======== Provided entries ========

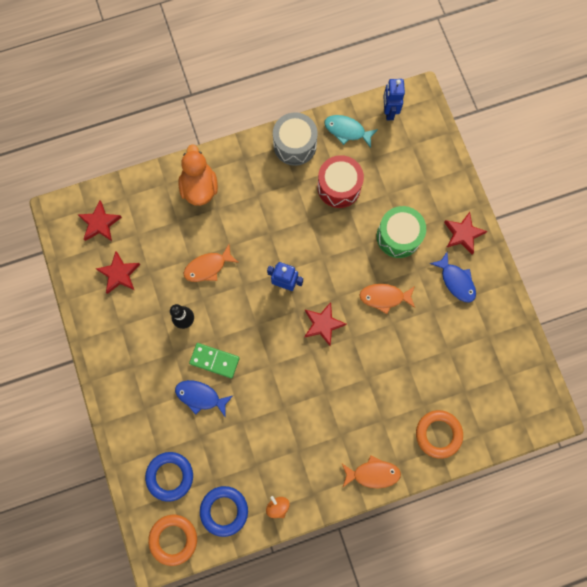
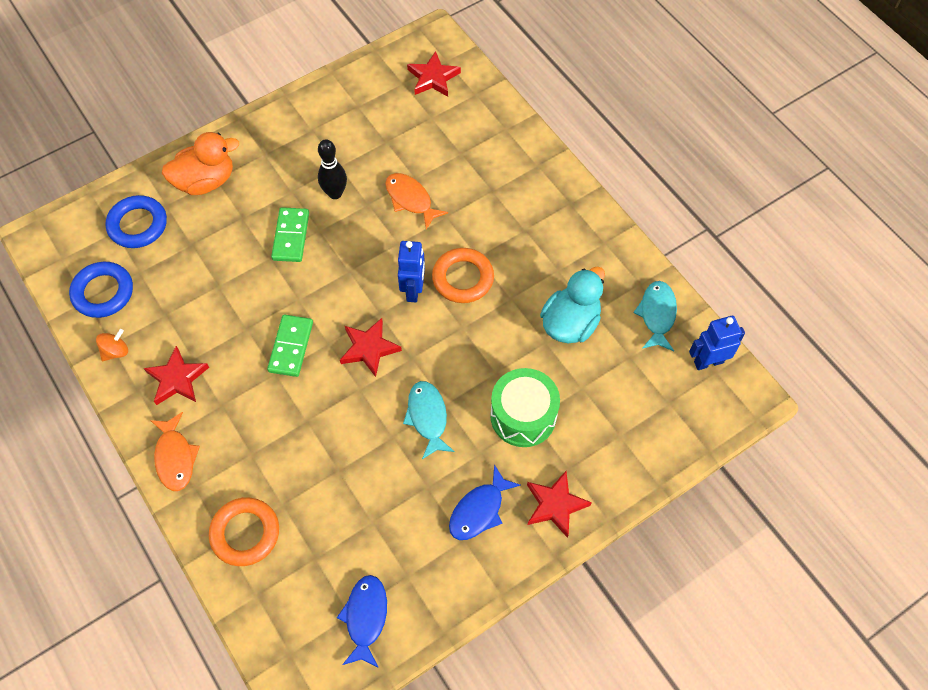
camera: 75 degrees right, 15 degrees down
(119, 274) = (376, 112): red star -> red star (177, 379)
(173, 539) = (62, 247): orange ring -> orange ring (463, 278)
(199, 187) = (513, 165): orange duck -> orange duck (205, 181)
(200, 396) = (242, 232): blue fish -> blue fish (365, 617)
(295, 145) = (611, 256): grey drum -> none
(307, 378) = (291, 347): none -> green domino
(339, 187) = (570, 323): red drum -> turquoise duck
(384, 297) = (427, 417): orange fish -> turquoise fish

========
======== Provided entries ========

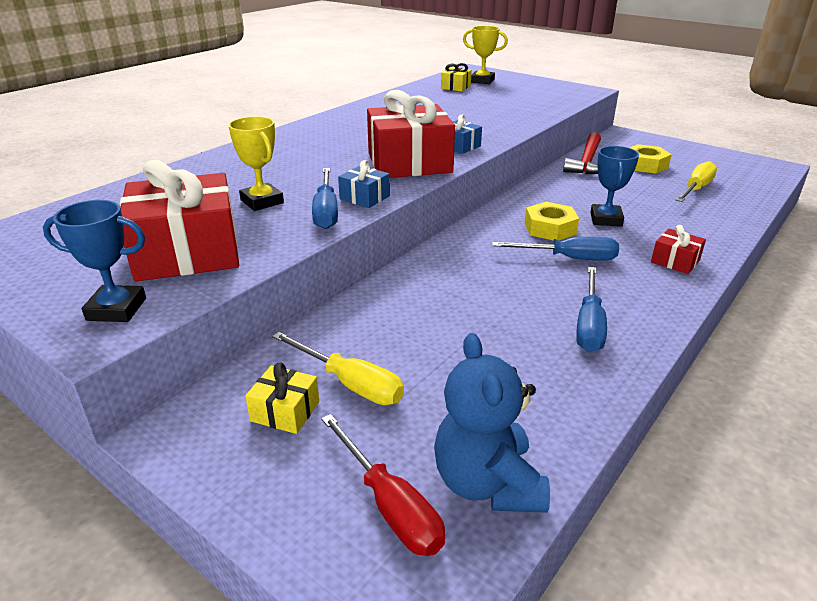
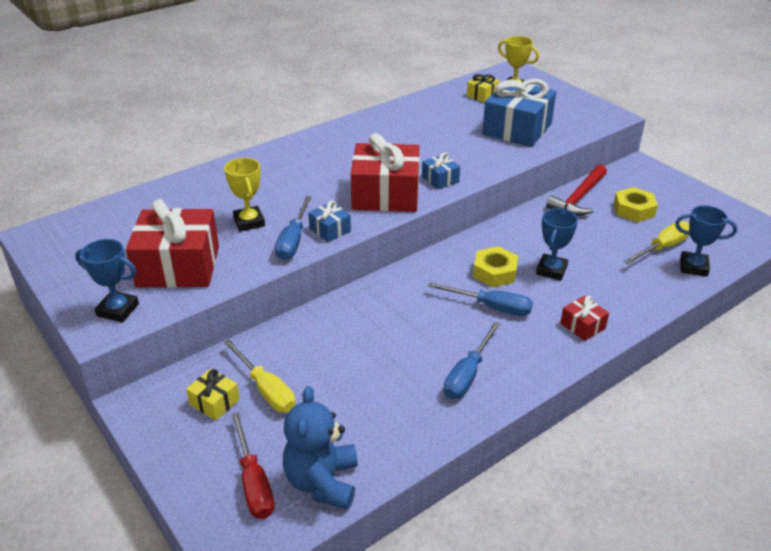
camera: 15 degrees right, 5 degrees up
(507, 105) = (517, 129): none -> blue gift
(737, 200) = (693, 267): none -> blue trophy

========
======== Provided entries ========

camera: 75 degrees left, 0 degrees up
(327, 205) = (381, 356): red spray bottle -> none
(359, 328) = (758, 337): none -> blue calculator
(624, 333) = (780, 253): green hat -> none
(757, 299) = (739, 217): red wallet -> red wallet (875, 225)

========

Out of the listing above, reproduce exactly the lines from the one with "(200, 396) = (242, 232): blue" up to and including the one with "(384, 297) = (427, 417): orange".

(200, 396) = (242, 232): blue fish -> blue fish (365, 617)
(295, 145) = (611, 256): grey drum -> none
(307, 378) = (291, 347): none -> green domino
(339, 187) = (570, 323): red drum -> turquoise duck
(384, 297) = (427, 417): orange fish -> turquoise fish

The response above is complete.